● **WHAT YOU NEED TO DO**:
Restate the listing below word for word, omitting any images.

● **DATASET EXTRACT**:

━━━━━━

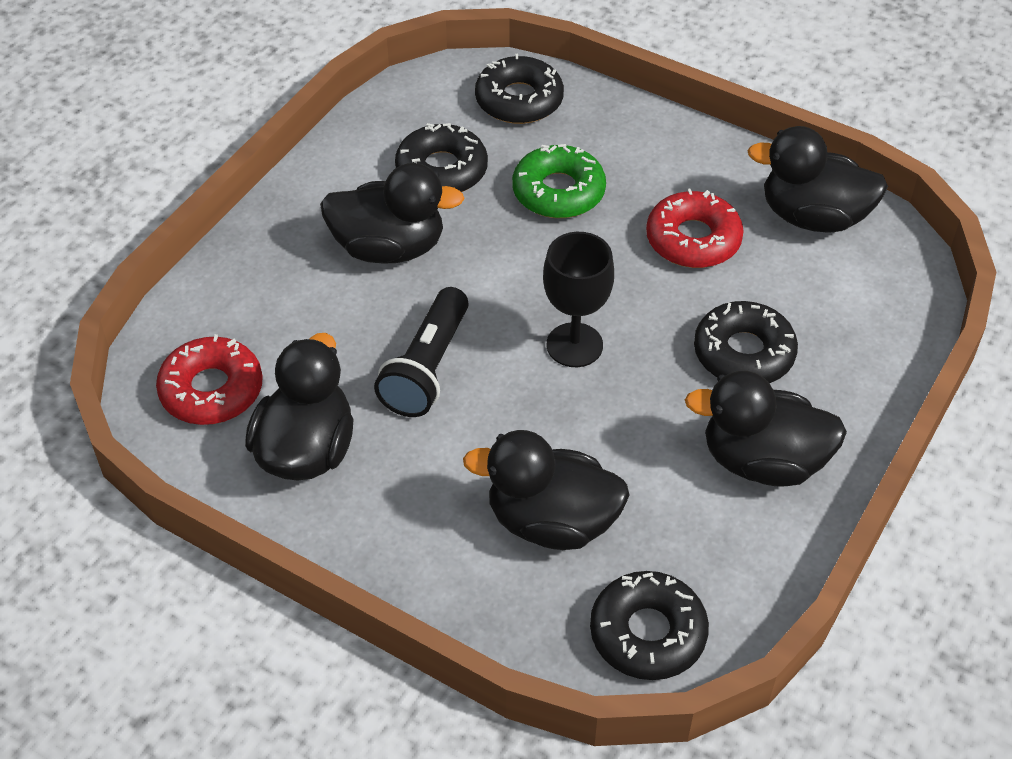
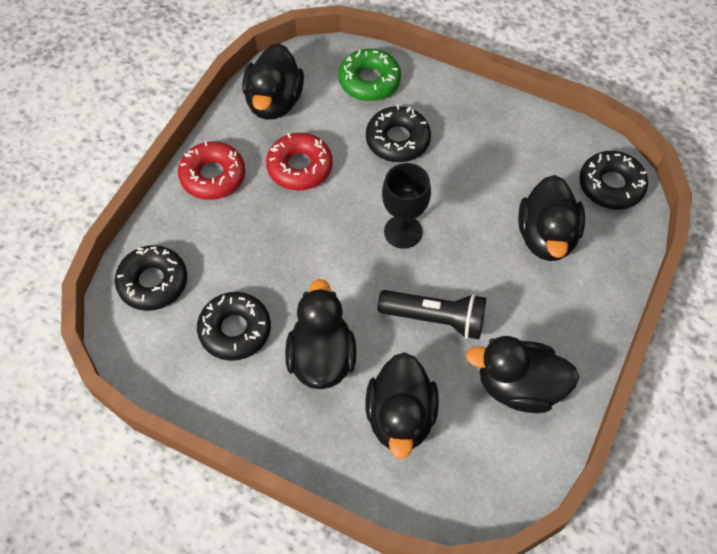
camera: 95 degrees left, 10 degrees up
(211, 390) = (477, 462): red donut -> red donut (213, 176)
(558, 192) = (256, 249): green donut -> green donut (369, 81)
(762, 461) = (480, 131): black duck -> black duck (400, 417)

━━━━━━

● **SOLUTION TO THE EXERCISE**:
camera: 95 degrees left, 10 degrees up
(211, 390) = (477, 462): red donut -> red donut (213, 176)
(558, 192) = (256, 249): green donut -> green donut (369, 81)
(762, 461) = (480, 131): black duck -> black duck (400, 417)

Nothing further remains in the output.